Task input:
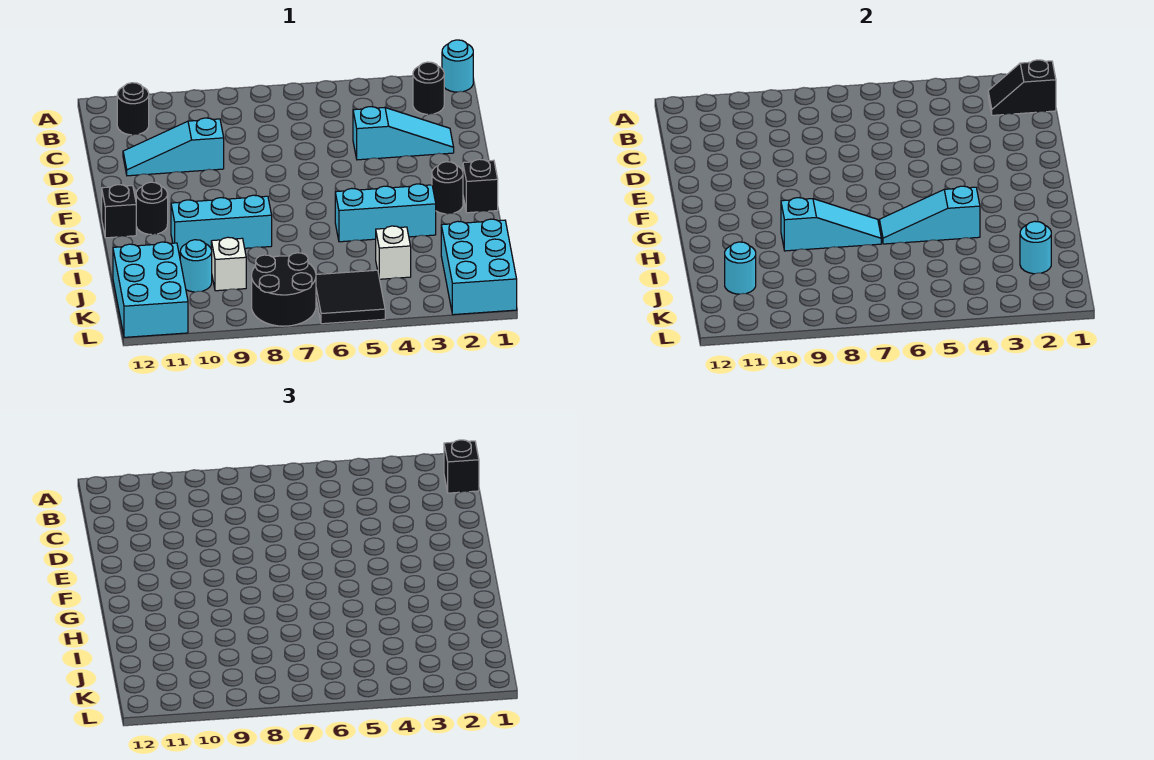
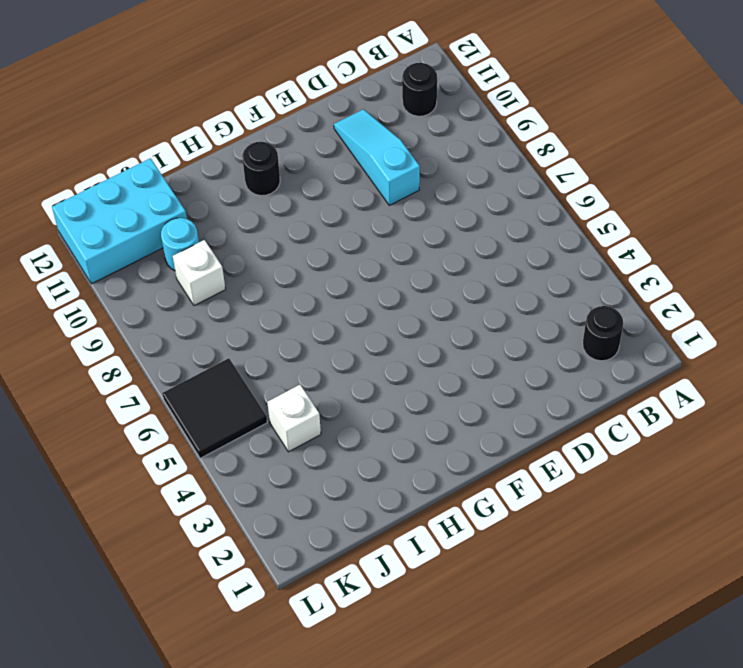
none -> cyan 1x1 round brick [442,40,473,92]
none -> cyan 1x3 slope [353,107,454,160]
none -> black 1x1 brick [463,159,498,213]

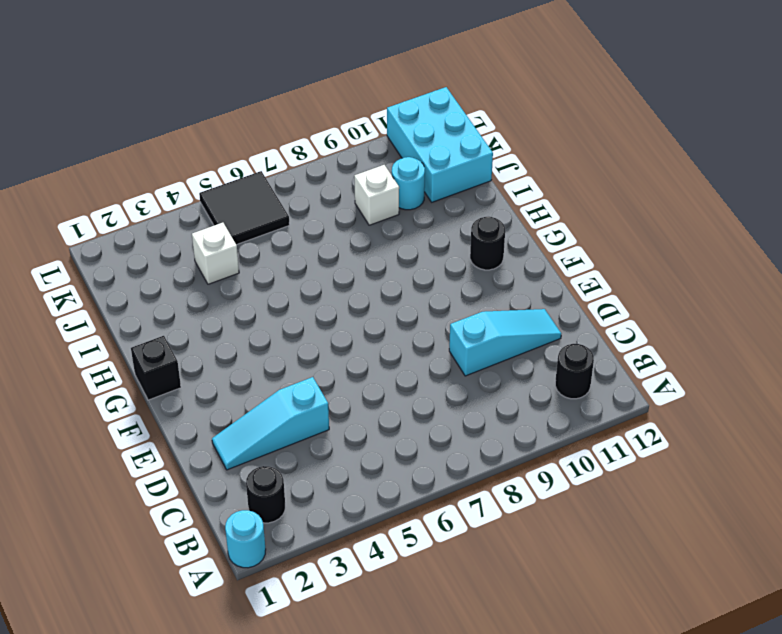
none -> black 1x1 round brick [432,162,463,214]
none -> black 1x1 brick [102,185,136,238]
none -> cyan 1x3 brick [335,184,436,242]

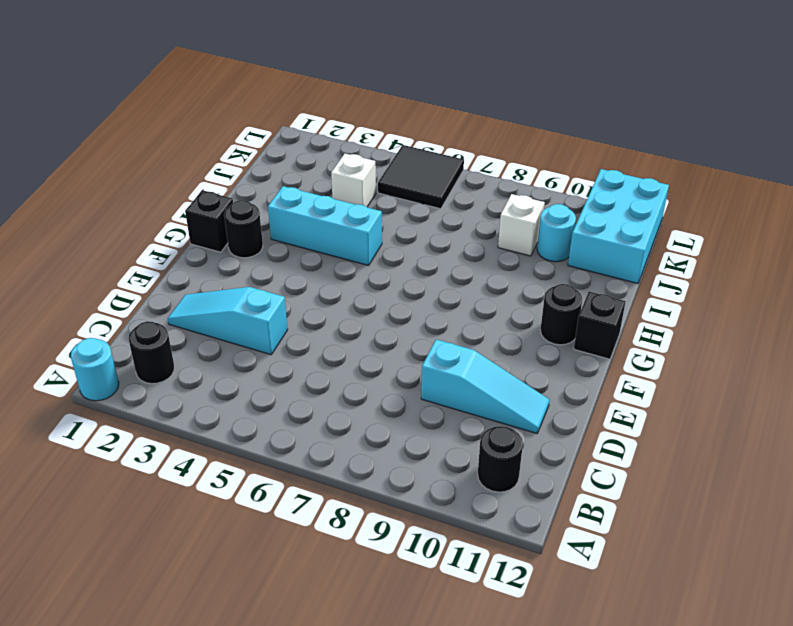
none -> cyan 1x3 brick [171,195,272,253]
none -> cyan 2x3 brick [441,219,517,315]
none -> black 2x2 round brick [252,253,316,326]

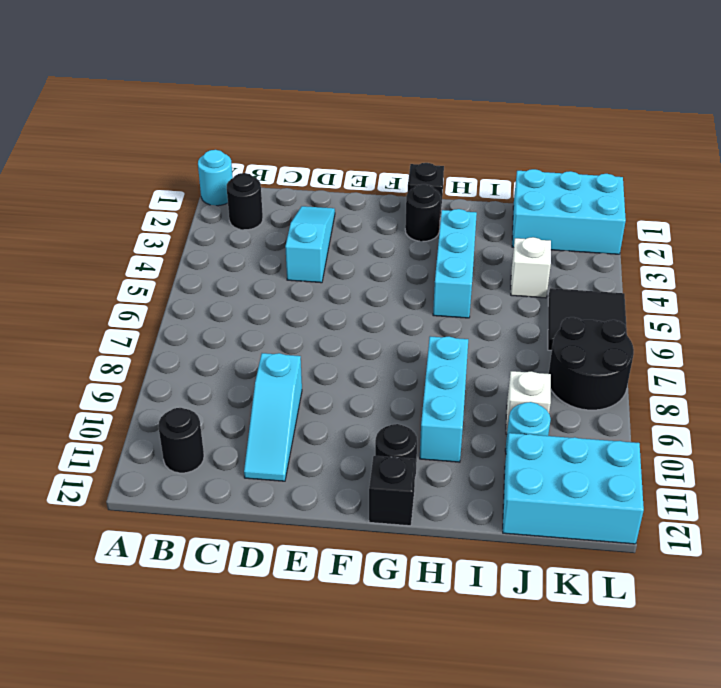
none -> black 1x2 slope [988,60,1056,115]
none -> cyan 1x3 slope [879,186,980,244]
none -> cyan 1x3 slope [781,198,881,251]

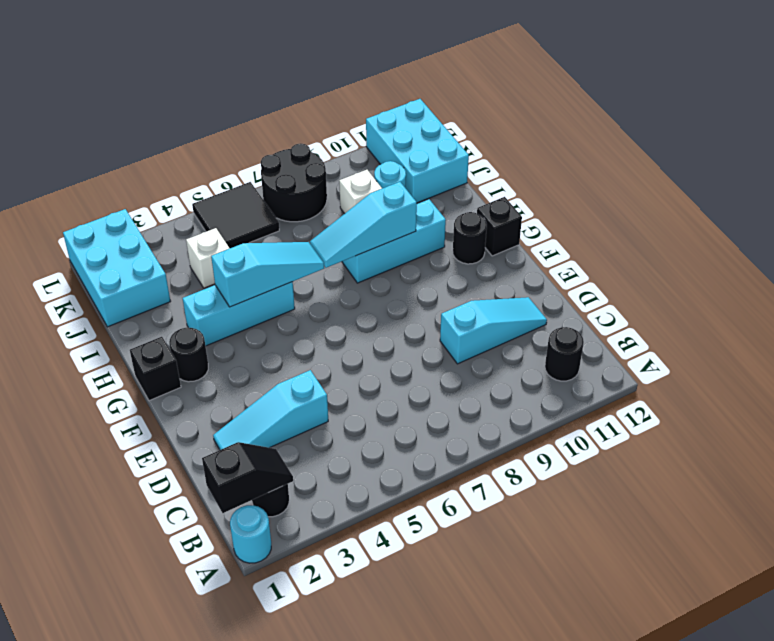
none -> cyan 1x1 round brick [1020,221,1051,274]
none -> cyan 1x1 round brick [725,242,756,294]
none -> black 1x1 brick [444,440,479,493]

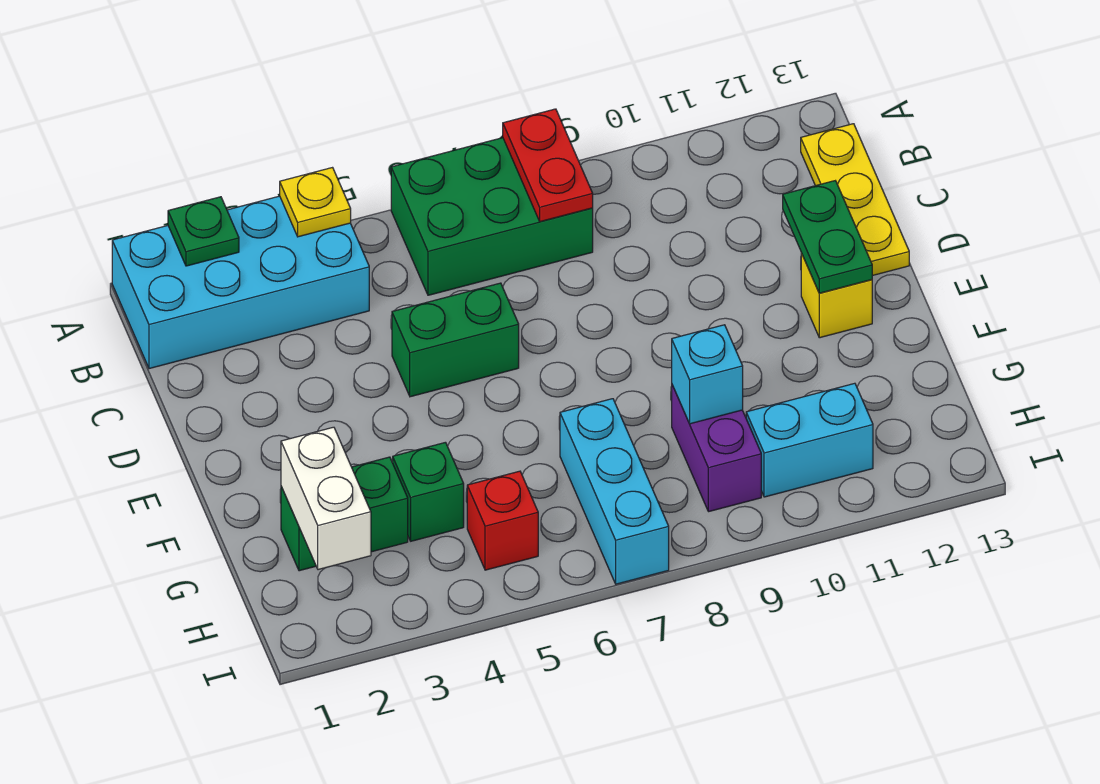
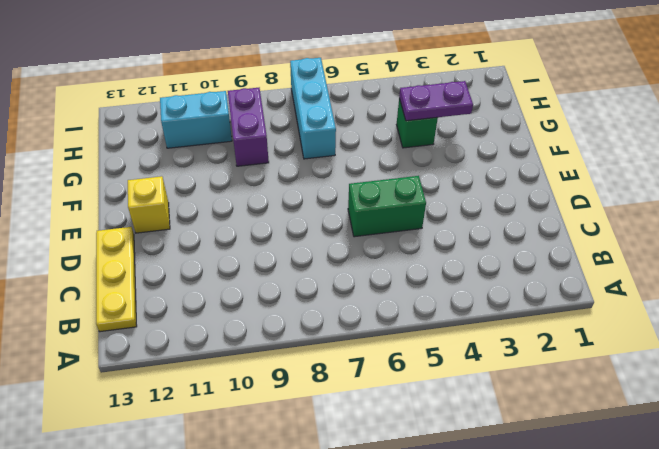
purple 1x2 plate [399,81,473,121] -> none
none -> cyan 2x4 brick [112,196,369,369]
none -> green 2x3 brick [391,138,593,295]
none -> green 1x2 brick [281,457,408,571]

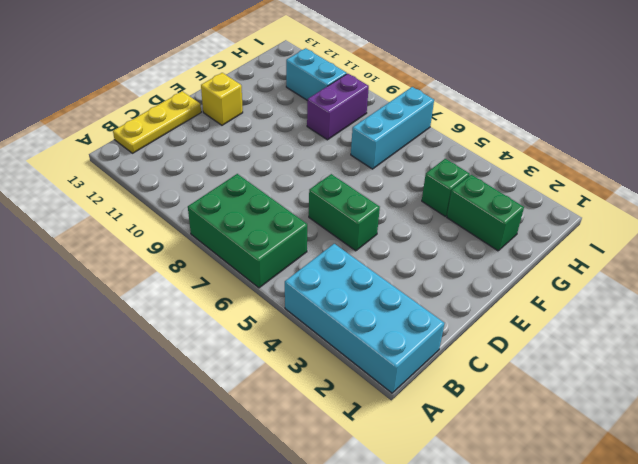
none -> red 1x1 brick [467,471,538,570]
none -> green 1x1 plate [168,197,239,266]
none -> yellow 1x1 plate [280,168,351,237]

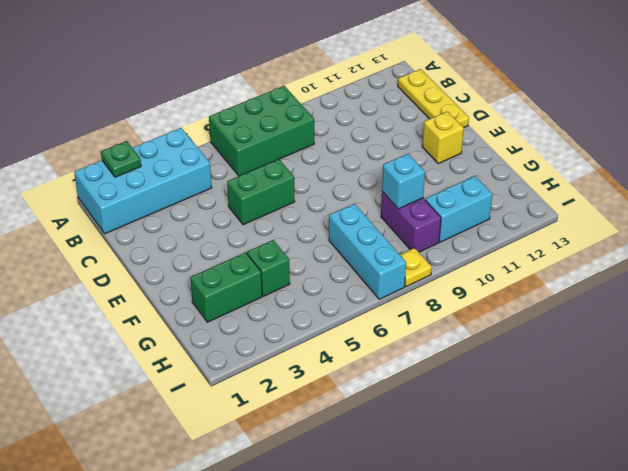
yellow 1x1 plate [400,248,432,287] -> yellow 1x1 plate moved to [280,168,351,237]
none -> red 1x1 brick [467,471,538,570]
none -> red 1x2 plate [503,109,593,222]
none -> green 1x2 plate [783,181,872,293]

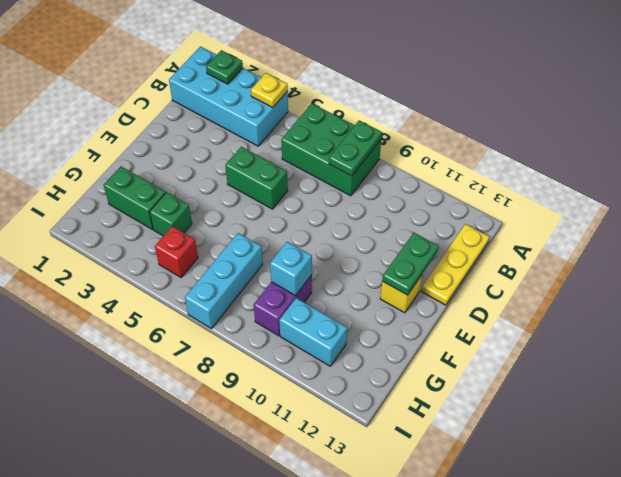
green 1x2 plate [329,120,382,176] -> red 1x2 plate [503,109,593,222]
none -> white 1x2 brick [281,427,371,570]

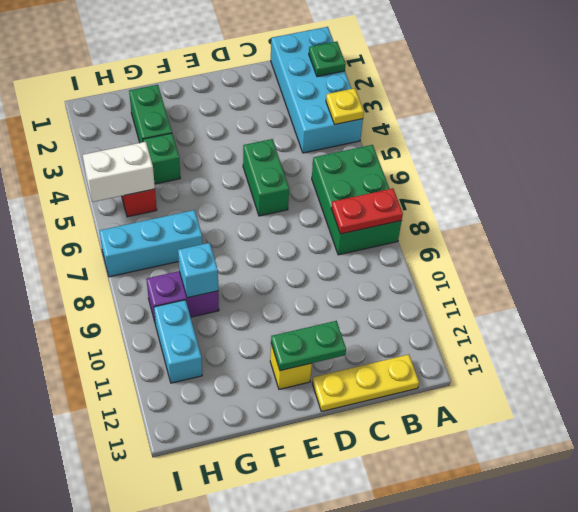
white 1x2 brick [83,142,155,202] -> white 1x2 brick moved to [281,427,371,570]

Requirement:
Could you copy all of the entries above exactly, without the pictures?

Answer box:
none -> cyan 1x1 round brick [442,40,473,92]
none -> cyan 1x3 slope [353,107,454,160]
none -> black 1x1 brick [463,159,498,213]

none -> black 1x1 round brick [432,162,463,214]
none -> black 1x1 brick [102,185,136,238]
none -> cyan 1x3 brick [335,184,436,242]

none -> cyan 1x3 brick [171,195,272,253]
none -> cyan 2x3 brick [441,219,517,315]
none -> black 2x2 round brick [252,253,316,326]

none -> black 1x2 slope [988,60,1056,115]
none -> cyan 1x3 slope [879,186,980,244]
none -> cyan 1x3 slope [781,198,881,251]

none -> cyan 1x1 round brick [1020,221,1051,274]
none -> cyan 1x1 round brick [725,242,756,294]
none -> black 1x1 brick [444,440,479,493]

purple 1x2 plate [399,81,473,121] -> none
none -> cyan 2x4 brick [112,196,369,369]
none -> green 2x3 brick [391,138,593,295]
none -> green 1x2 brick [281,457,408,571]

none -> red 1x1 brick [467,471,538,570]
none -> green 1x1 plate [168,197,239,266]
none -> yellow 1x1 plate [280,168,351,237]

yellow 1x1 plate [400,248,432,287] -> yellow 1x1 plate moved to [280,168,351,237]
none -> red 1x1 brick [467,471,538,570]
none -> red 1x2 plate [503,109,593,222]
none -> green 1x2 plate [783,181,872,293]

green 1x2 plate [329,120,382,176] -> red 1x2 plate [503,109,593,222]
none -> white 1x2 brick [281,427,371,570]

white 1x2 brick [83,142,155,202] -> white 1x2 brick moved to [281,427,371,570]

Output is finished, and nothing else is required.